• **Given information**:
◇ ◇ ◇ ◇ ◇
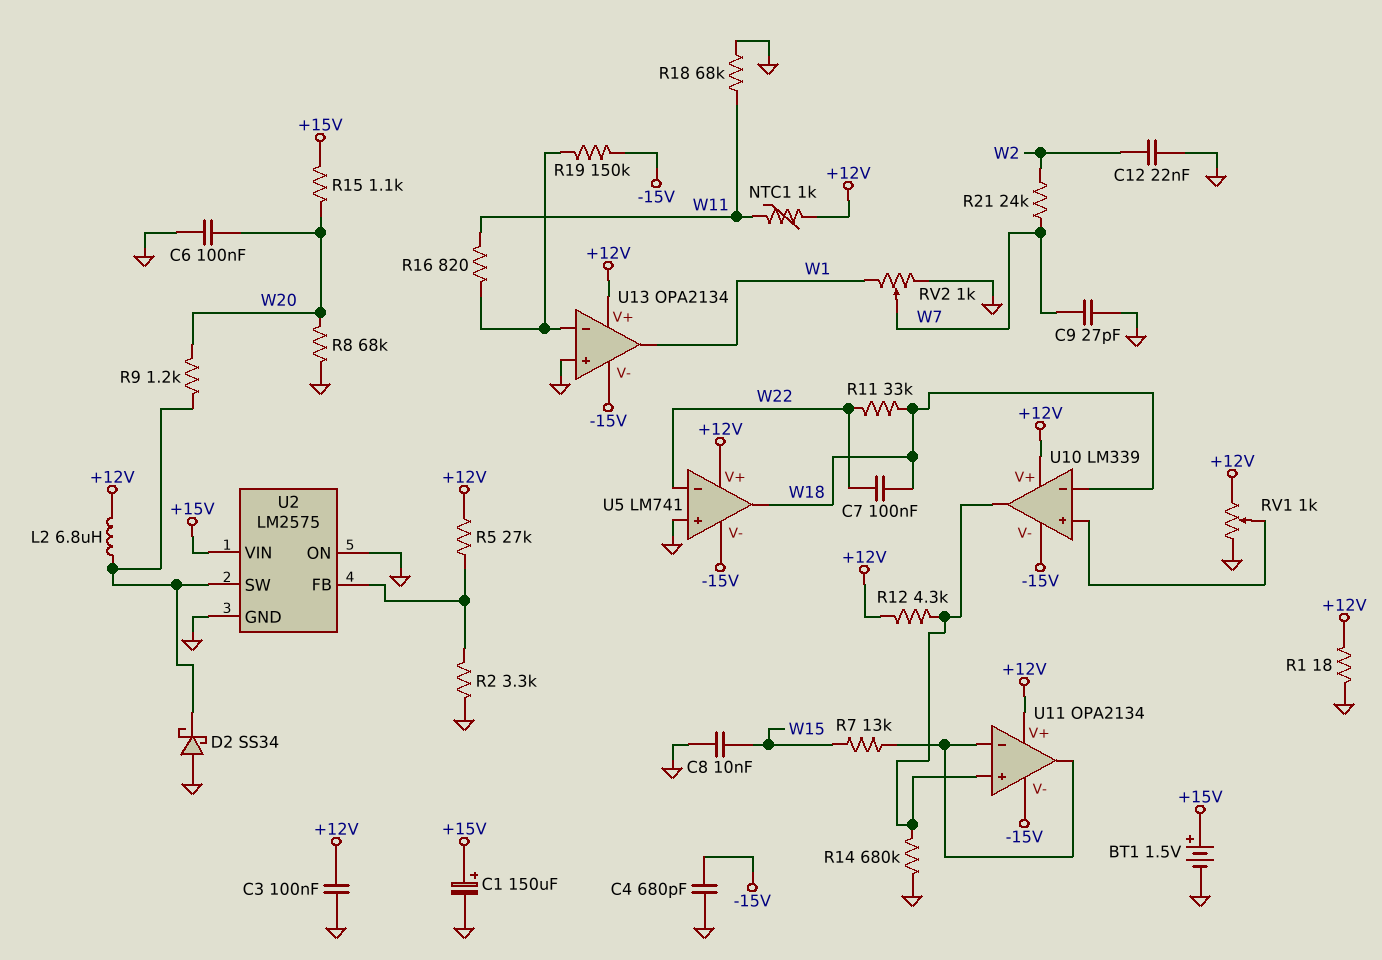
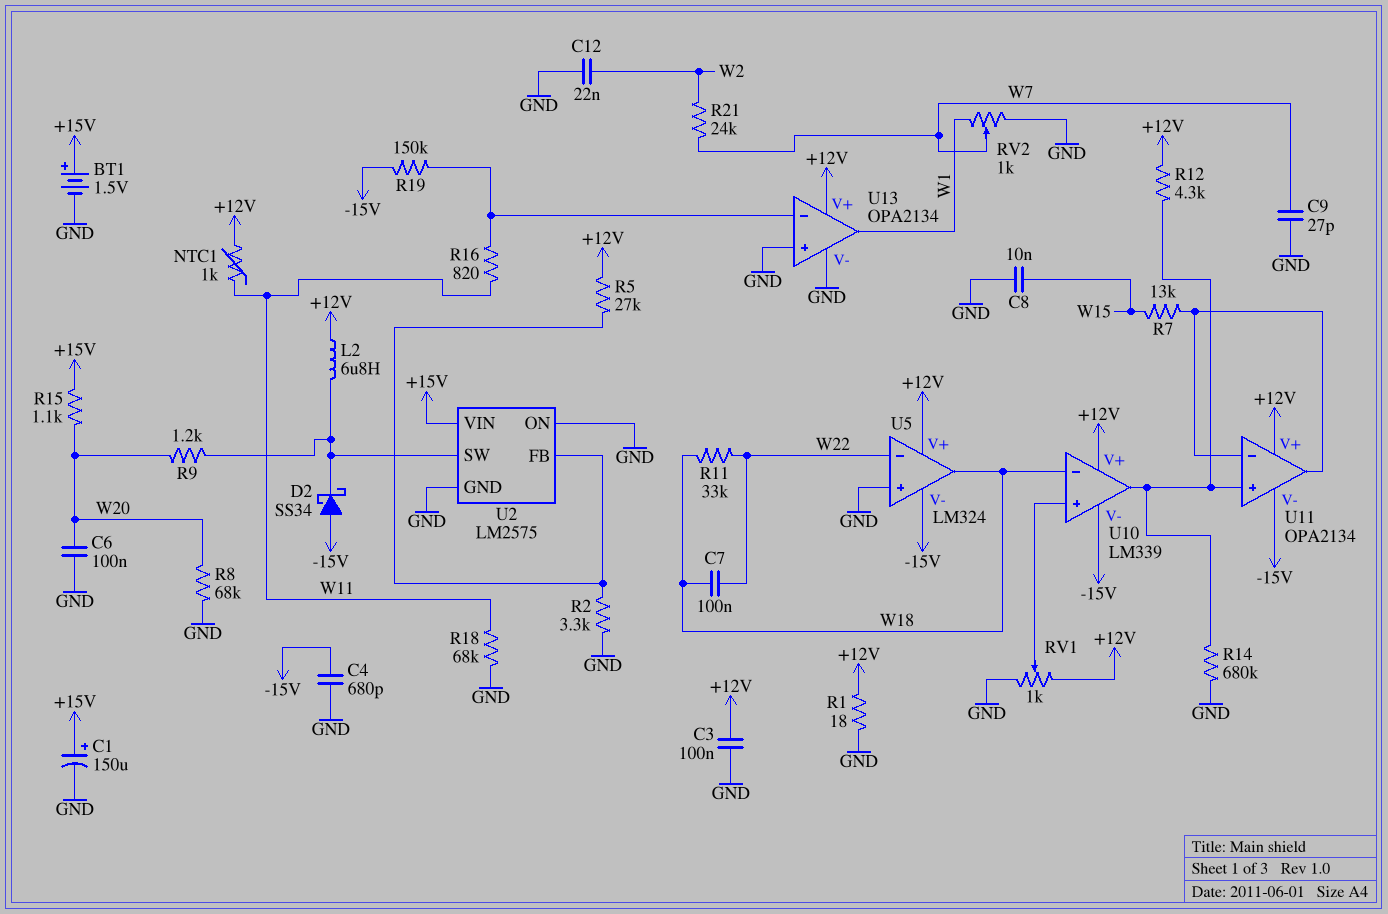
D2: schottky SS34 (A GND, K U2/SW) -> schottky SS34 (A -15V, K U2/SW)
U5: LM741 -> LM324
U13 pin V-: -15V -> GND

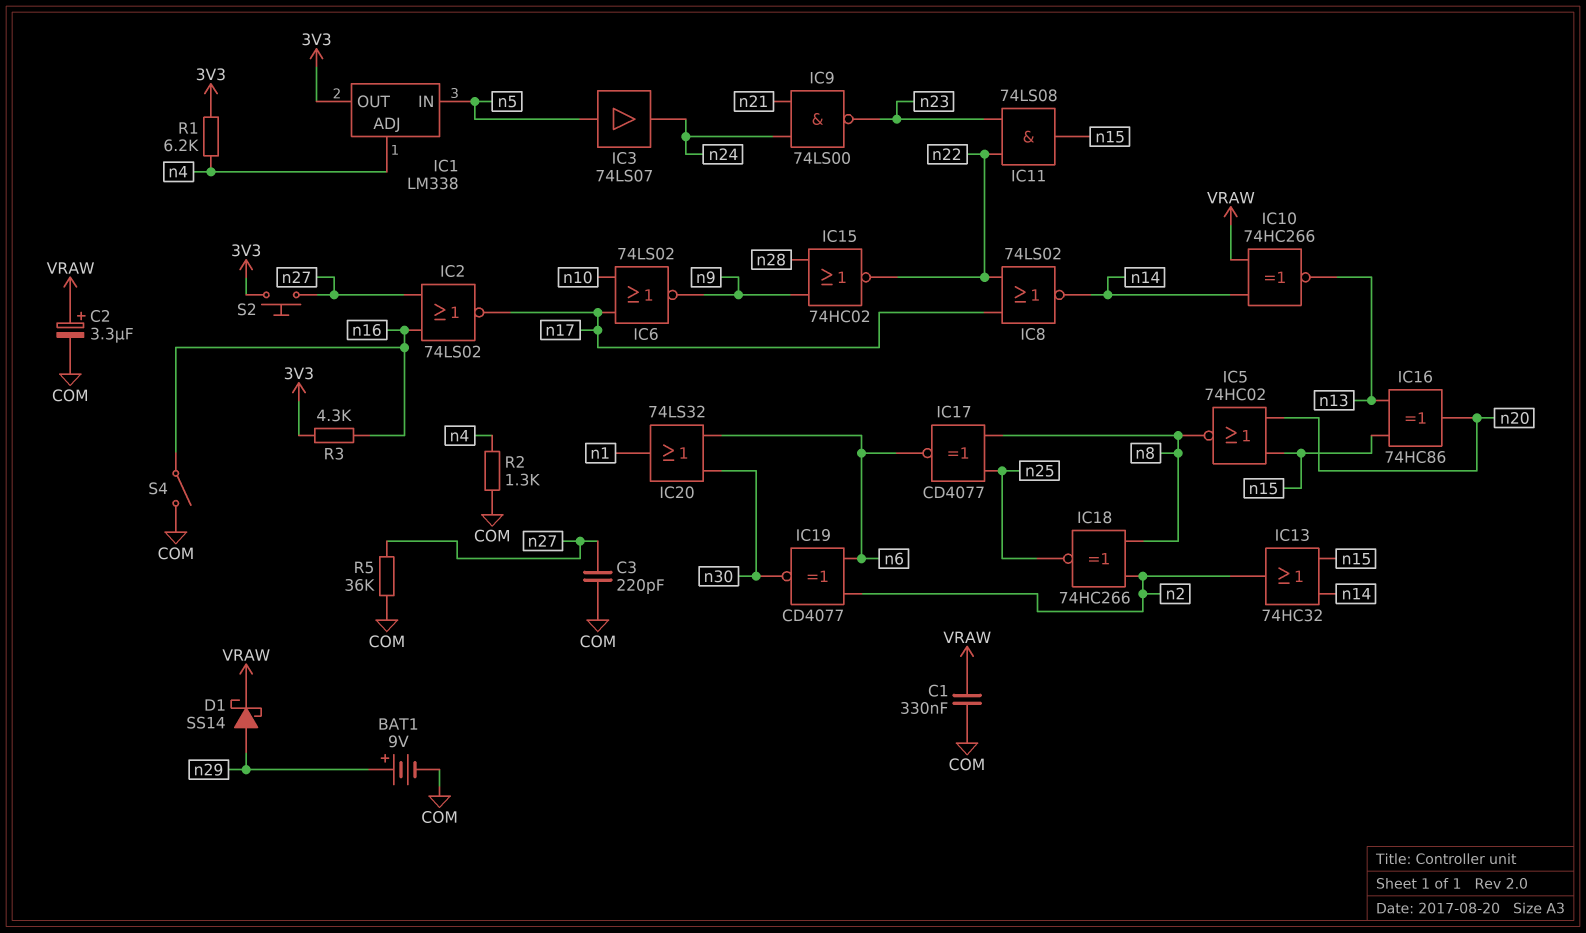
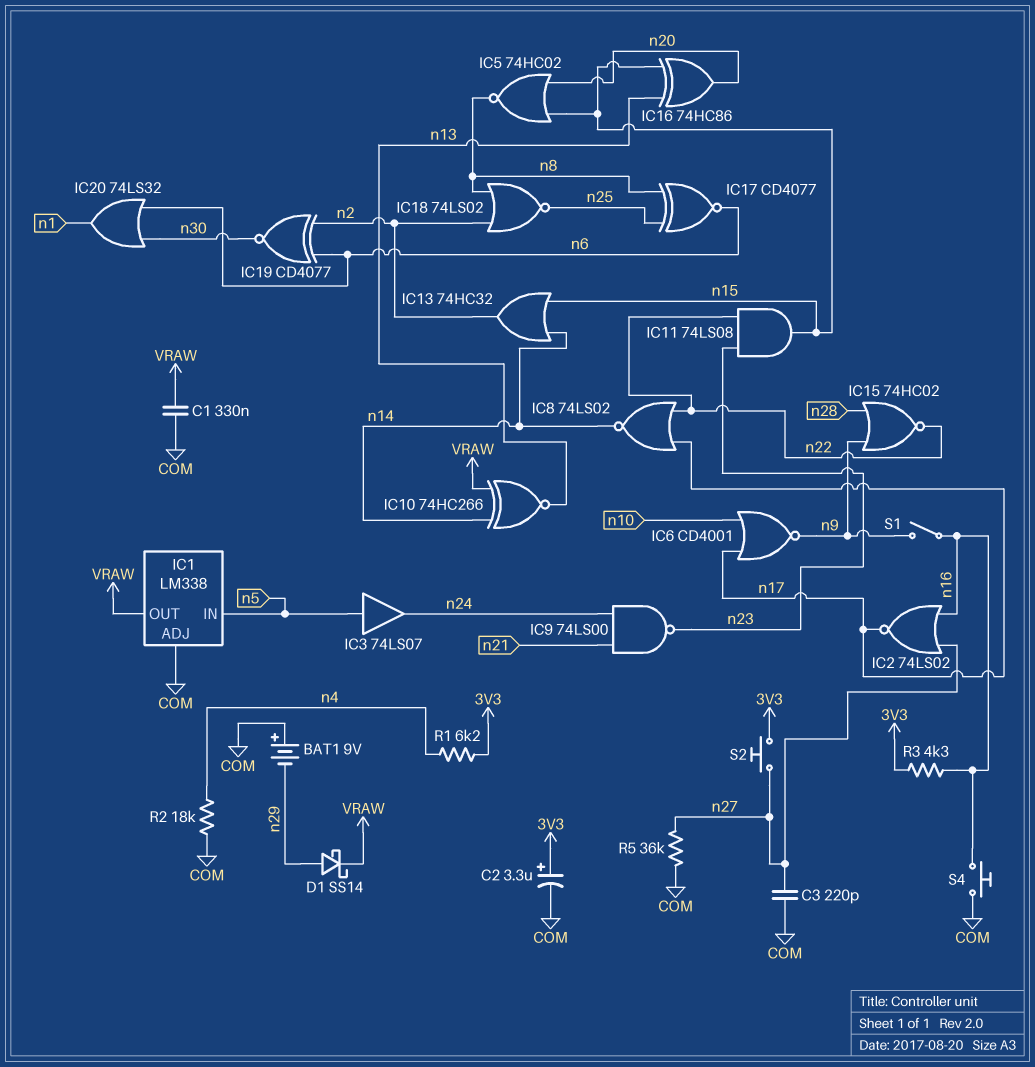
BAT1: 9V (plus n29, minus COM) -> 9V (plus COM, minus n29)
C2: 3.3uF (plus VRAW, minus COM) -> 3.3uF (plus 3V3, minus COM)
IC1 pin ADJ: n4 -> COM
IC1 pin OUT: 3V3 -> VRAW
IC6: NOR 74LS02 (in n10, in n17, out n9) -> NOR CD4001 (in n10, in n17, out n9)
IC18: XNOR 74HC266 (in n2, in n8, out n25) -> NOR 74LS02 (in n2, in n8, out n25)
R2: 1.3k (COM, n4) -> 18k (COM, n4)
S1: none -> switch (n9, n16)
S4: switch (COM, n16) -> button (COM, n16)

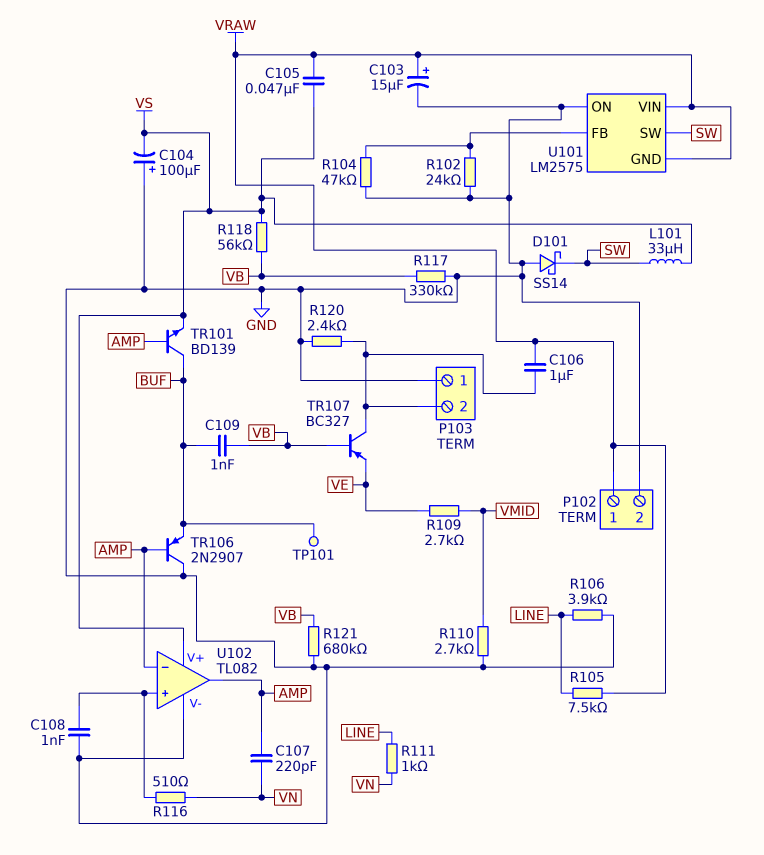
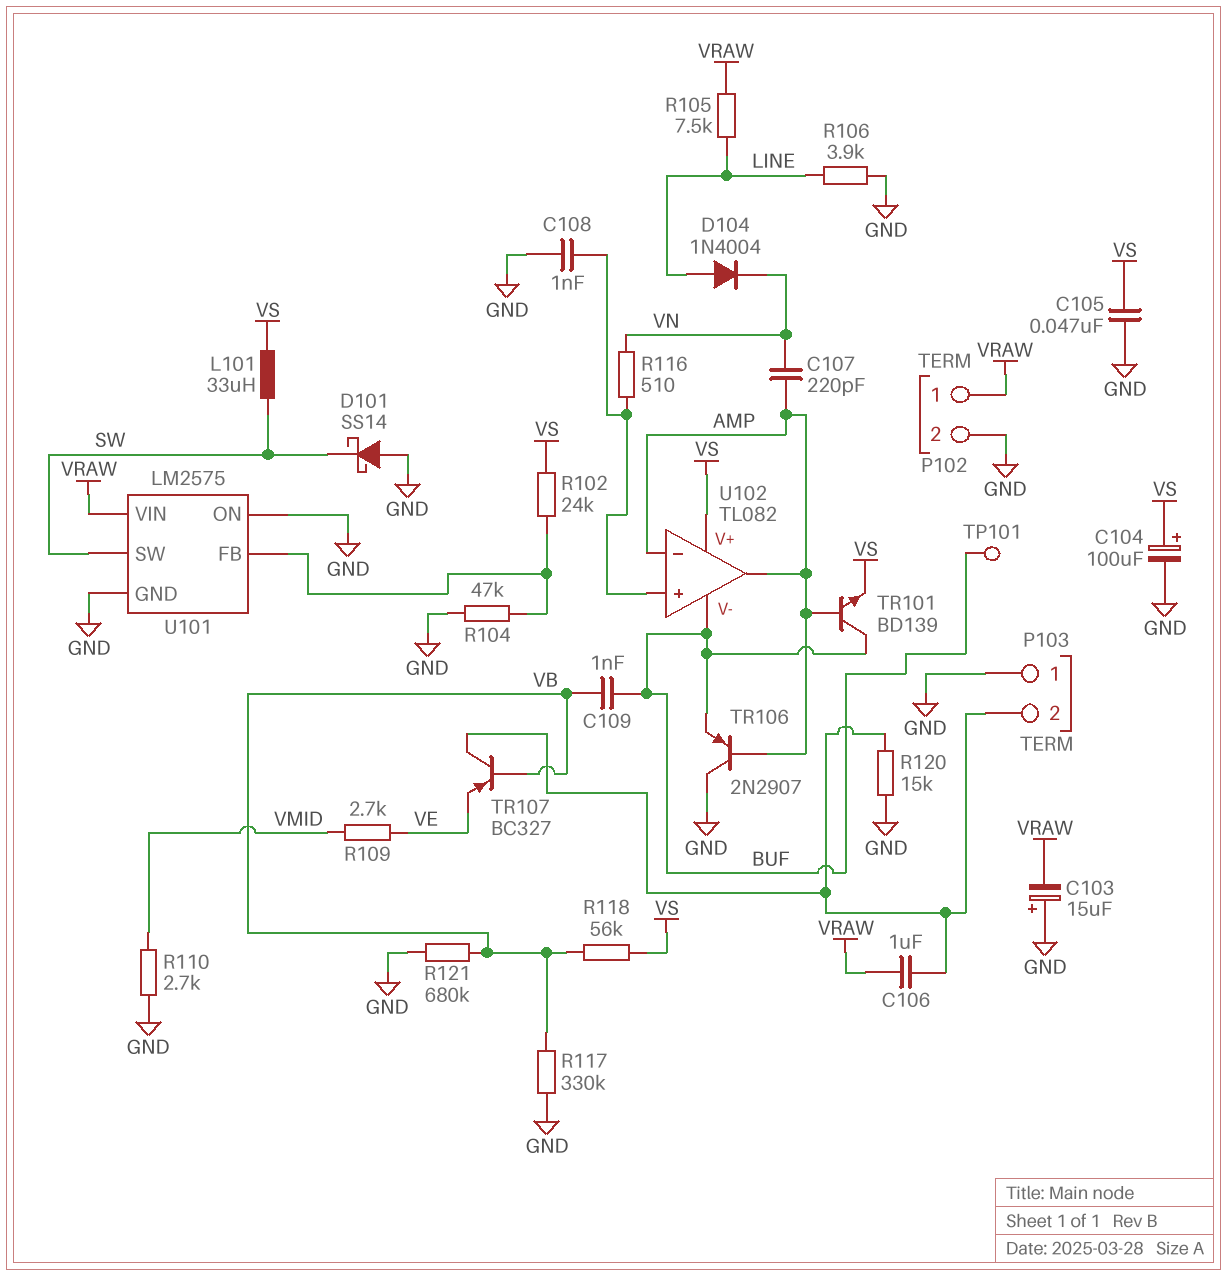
C103: 15uF (plus VRAW, minus GND) -> 15uF (plus GND, minus VRAW)
C104: 100uF (plus GND, minus VS) -> 100uF (plus VS, minus GND)
C105: 47nF (VRAW, VS) -> 47nF (GND, VS)
D104: none -> diode 1N4004 (A LINE, K VN)
R102: 24k (GND, U101/FB) -> 24k (U101/FB, VS)
R111: 1k (LINE, VN) -> none
R120: 2.4k (GND, P103/2) -> 15k (GND, P103/2)
U101 pin GND: VRAW -> GND
U102 pin V-: GND -> BUF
◇ ◇ ◇ ◇ ◇
• **Problem statement**: Reproduce each line of the material in which the string "none" occurs.

• **Output below**:
S1: none -> switch (n9, n16)
D104: none -> diode 1N4004 (A LINE, K VN)
R111: 1k (LINE, VN) -> none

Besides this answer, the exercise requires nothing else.